##### Data #####

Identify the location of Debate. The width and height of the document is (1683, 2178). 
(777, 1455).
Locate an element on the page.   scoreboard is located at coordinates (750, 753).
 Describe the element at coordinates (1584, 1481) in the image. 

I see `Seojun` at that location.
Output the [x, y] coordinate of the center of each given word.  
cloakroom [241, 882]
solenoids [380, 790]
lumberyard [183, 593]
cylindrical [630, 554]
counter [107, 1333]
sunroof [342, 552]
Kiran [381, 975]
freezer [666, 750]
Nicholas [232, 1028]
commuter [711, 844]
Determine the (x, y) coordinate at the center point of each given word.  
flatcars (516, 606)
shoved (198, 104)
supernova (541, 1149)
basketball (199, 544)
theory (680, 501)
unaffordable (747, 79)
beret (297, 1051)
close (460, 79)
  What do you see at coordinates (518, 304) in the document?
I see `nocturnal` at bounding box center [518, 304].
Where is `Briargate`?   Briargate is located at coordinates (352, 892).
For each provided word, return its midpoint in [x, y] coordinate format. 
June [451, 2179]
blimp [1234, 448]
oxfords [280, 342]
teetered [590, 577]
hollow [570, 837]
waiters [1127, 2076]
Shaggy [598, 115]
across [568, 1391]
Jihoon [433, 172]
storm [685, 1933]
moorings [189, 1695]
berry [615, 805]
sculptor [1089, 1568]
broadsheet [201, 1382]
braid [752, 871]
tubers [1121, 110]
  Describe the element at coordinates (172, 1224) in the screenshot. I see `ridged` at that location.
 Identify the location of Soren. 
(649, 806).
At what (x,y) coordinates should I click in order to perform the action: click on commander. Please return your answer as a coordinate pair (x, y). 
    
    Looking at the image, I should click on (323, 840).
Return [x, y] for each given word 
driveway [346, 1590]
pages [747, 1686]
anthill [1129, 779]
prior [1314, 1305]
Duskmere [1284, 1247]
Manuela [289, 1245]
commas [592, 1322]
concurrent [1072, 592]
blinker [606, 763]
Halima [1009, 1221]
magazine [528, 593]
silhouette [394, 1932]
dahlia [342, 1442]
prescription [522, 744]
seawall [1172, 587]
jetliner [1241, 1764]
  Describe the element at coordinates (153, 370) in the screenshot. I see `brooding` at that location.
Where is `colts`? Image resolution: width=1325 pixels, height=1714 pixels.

#####

Directions for this task:
Please edit the entries above so that "Identify the location of" becomes "Find the position of" and nothing else changes.

Task solution:
Find the position of Debate. The width and height of the document is (1683, 2178). 
(777, 1455).
Locate an element on the page.   scoreboard is located at coordinates (750, 753).
 Describe the element at coordinates (1584, 1481) in the image. 

I see `Seojun` at that location.
Output the [x, y] coordinate of the center of each given word.  
cloakroom [241, 882]
solenoids [380, 790]
lumberyard [183, 593]
cylindrical [630, 554]
counter [107, 1333]
sunroof [342, 552]
Kiran [381, 975]
freezer [666, 750]
Nicholas [232, 1028]
commuter [711, 844]
Determine the (x, y) coordinate at the center point of each given word.  
flatcars (516, 606)
shoved (198, 104)
supernova (541, 1149)
basketball (199, 544)
theory (680, 501)
unaffordable (747, 79)
beret (297, 1051)
close (460, 79)
  What do you see at coordinates (518, 304) in the document?
I see `nocturnal` at bounding box center [518, 304].
Where is `Briargate`?   Briargate is located at coordinates (352, 892).
For each provided word, return its midpoint in [x, y] coordinate format. 
June [451, 2179]
blimp [1234, 448]
oxfords [280, 342]
teetered [590, 577]
hollow [570, 837]
waiters [1127, 2076]
Shaggy [598, 115]
across [568, 1391]
Jihoon [433, 172]
storm [685, 1933]
moorings [189, 1695]
berry [615, 805]
sculptor [1089, 1568]
broadsheet [201, 1382]
braid [752, 871]
tubers [1121, 110]
  Describe the element at coordinates (172, 1224) in the screenshot. I see `ridged` at that location.
 Find the position of Soren. 
(649, 806).
At what (x,y) coordinates should I click in order to perform the action: click on commander. Please return your answer as a coordinate pair (x, y). 
    
    Looking at the image, I should click on (323, 840).
Return [x, y] for each given word 
driveway [346, 1590]
pages [747, 1686]
anthill [1129, 779]
prior [1314, 1305]
Duskmere [1284, 1247]
Manuela [289, 1245]
commas [592, 1322]
concurrent [1072, 592]
blinker [606, 763]
Halima [1009, 1221]
magazine [528, 593]
silhouette [394, 1932]
dahlia [342, 1442]
prescription [522, 744]
seawall [1172, 587]
jetliner [1241, 1764]
  Describe the element at coordinates (153, 370) in the screenshot. I see `brooding` at that location.
Where is `colts`? Image resolution: width=1325 pixels, height=1714 pixels.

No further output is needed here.